- [About this exercise]
Take every line from the entries below that includes the word "camera" and copy it.

- [Supplied records]

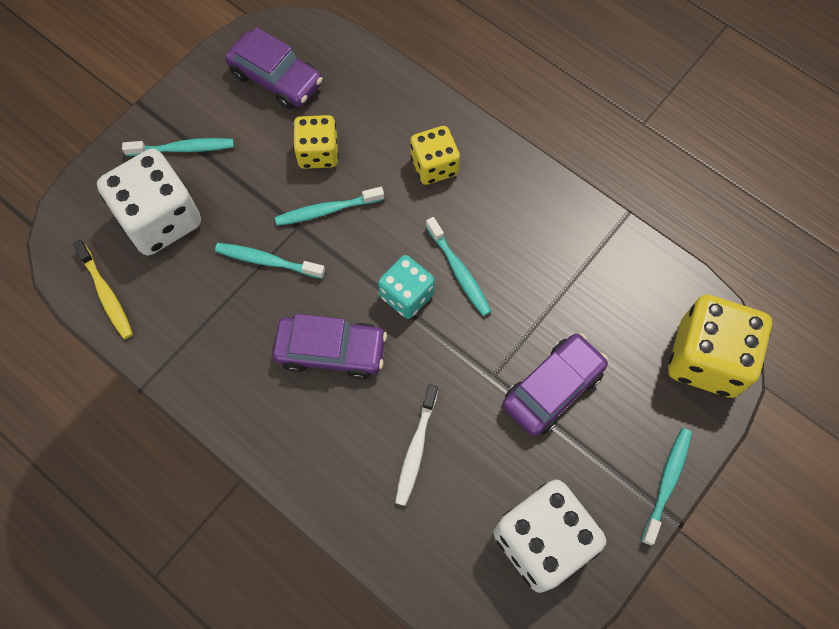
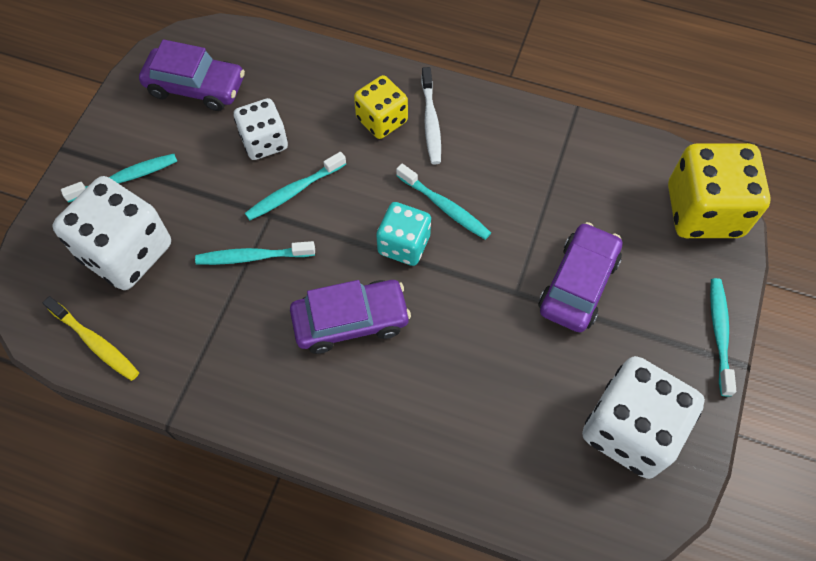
camera: 20 degrees left, 5 degrees down
(318, 153) = (264, 142): yellow dice -> white dice
(416, 449) = (472, 385): white toothbrush -> white toothbrush (430, 121)

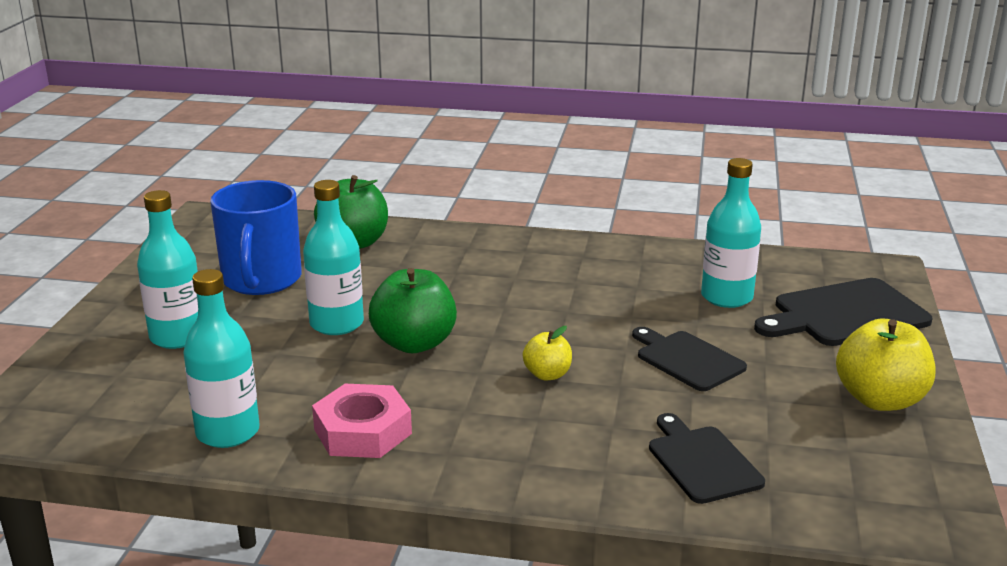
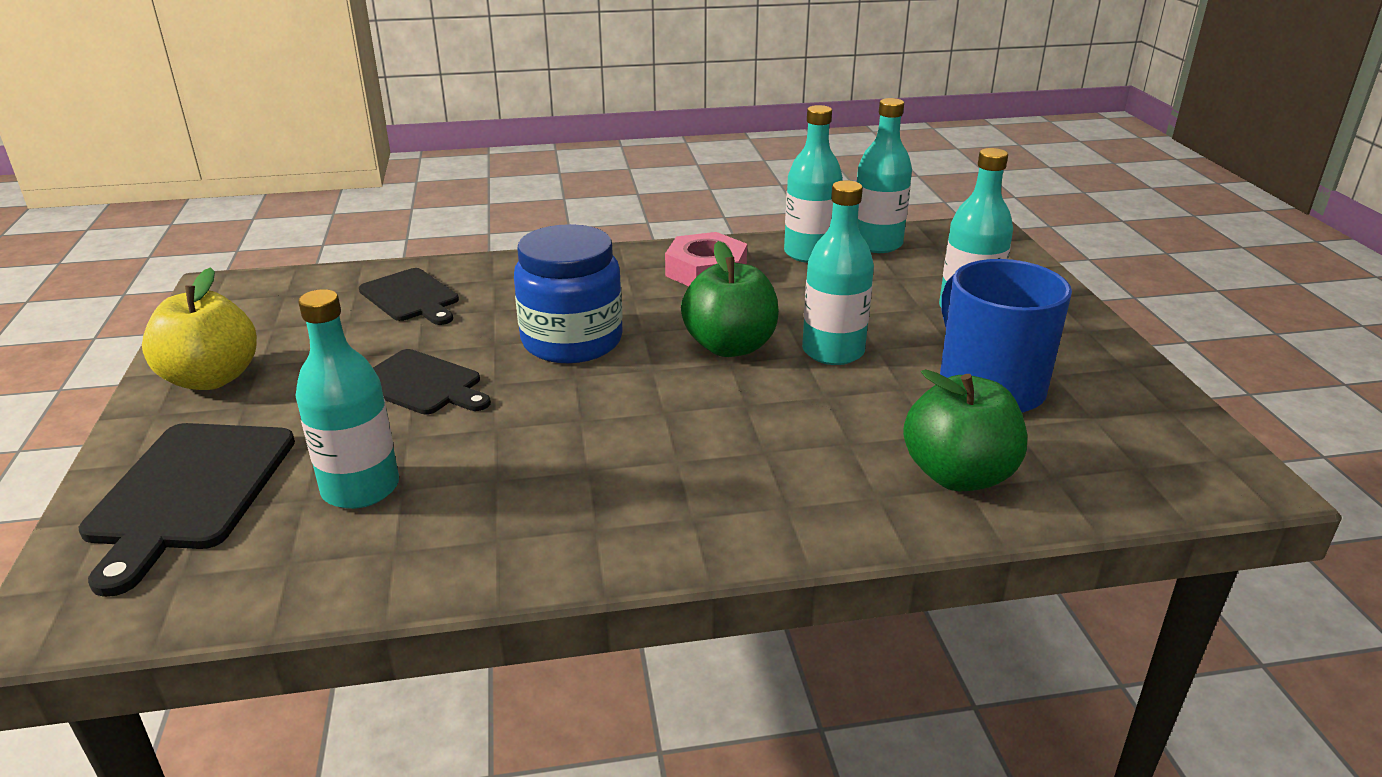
camera: 160 degrees right, 5 degrees up
(139, 430) = (877, 244): none -> turquoise bottle
(547, 374) = (572, 341): yellow apple -> blue jar
(845, 314) = (188, 492): black cutting board -> black cutting board turned 135 degrees clockwise

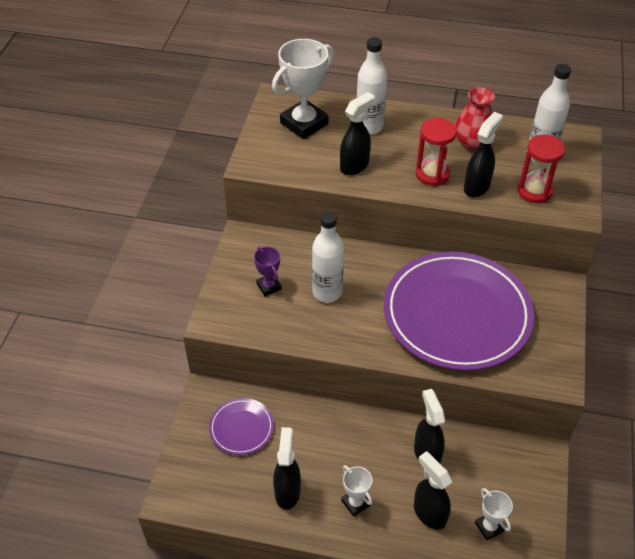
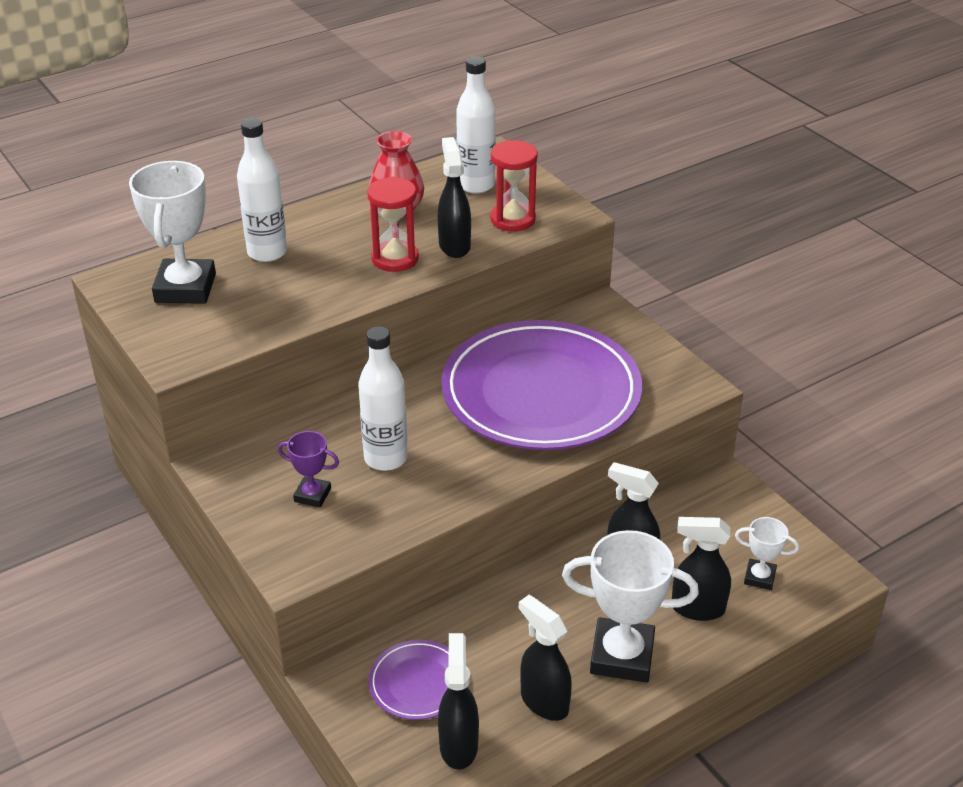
camera: 45 degrees left, 10 degrees down
(354, 166) = (301, 296): black spray bottle -> black spray bottle (458, 745)
(355, 503) = (622, 656): white trophy -> white trophy, size x1.96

- [Exercise output]
camera: 20 degrees left, 5 degrees down
camera: 160 degrees right, 5 degrees up
camera: 45 degrees left, 10 degrees down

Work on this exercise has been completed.